__DATA BELOW__
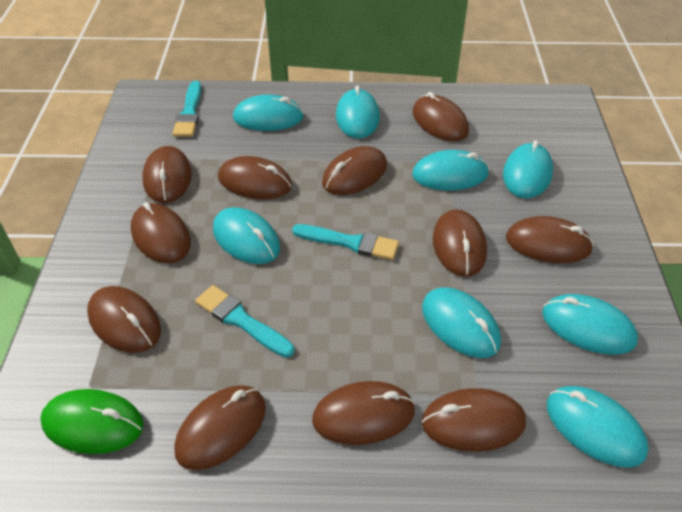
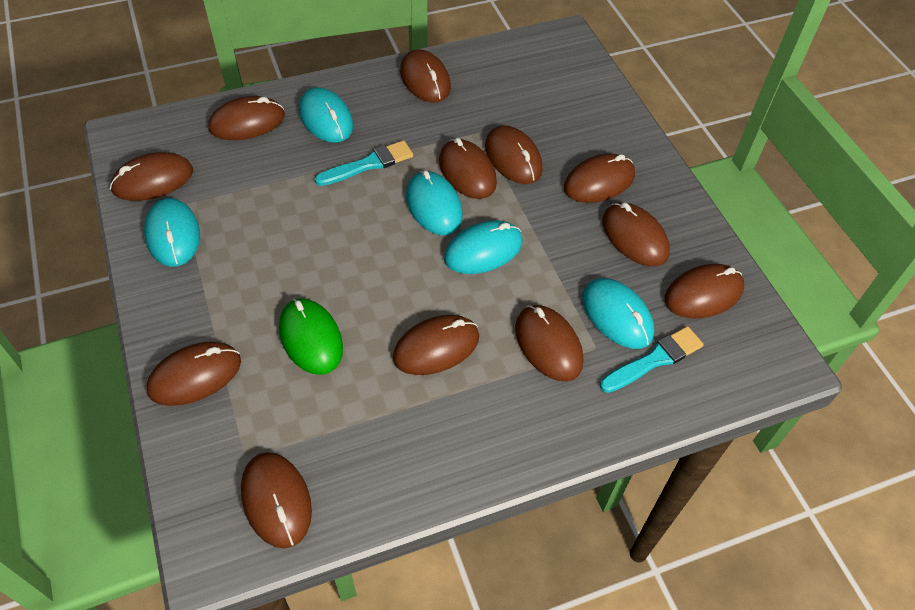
brown mouse: 11 -> 12
turquoise brush: 3 -> 2
turquoise mouse: 8 -> 5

__PROBLEM TO WORK ON__
Leaving out the pictures, transcribe the material above exactly.

__EXPECTED OUTPUT__
brown mouse: 11 -> 12
turquoise brush: 3 -> 2
turquoise mouse: 8 -> 5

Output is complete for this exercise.